| Provided records |
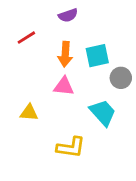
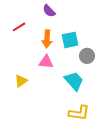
purple semicircle: (68, 15) -> (49, 11), turned 64
yellow triangle: (29, 113) -> (21, 81), turned -40
yellow L-shape: (71, 147) -> (79, 113), moved

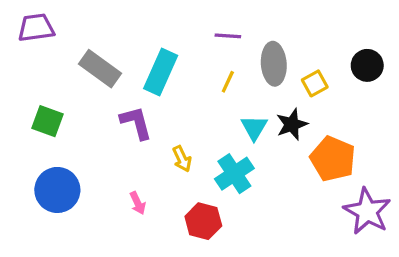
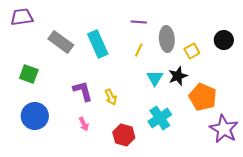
cyan rectangle: (161, 72) -> (98, 44), turned -48
purple L-shape: (136, 123) -> (83, 91), moved
cyan cross: (234, 174) -> (160, 118), moved

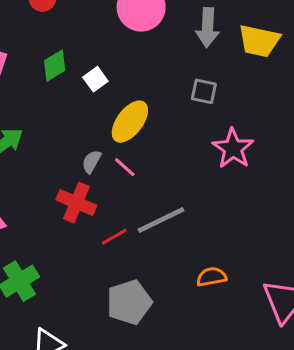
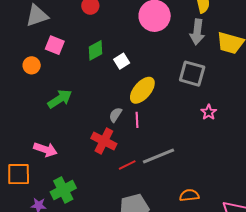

| Activity |
Final task for the records above: print exactly the lines from the one that contains "cyan rectangle: (161, 72)" through the last line, both ends included, pictures excluded.

| Your response |
cyan rectangle: (161, 72) -> (98, 44), turned -48
purple L-shape: (136, 123) -> (83, 91), moved
cyan cross: (234, 174) -> (160, 118), moved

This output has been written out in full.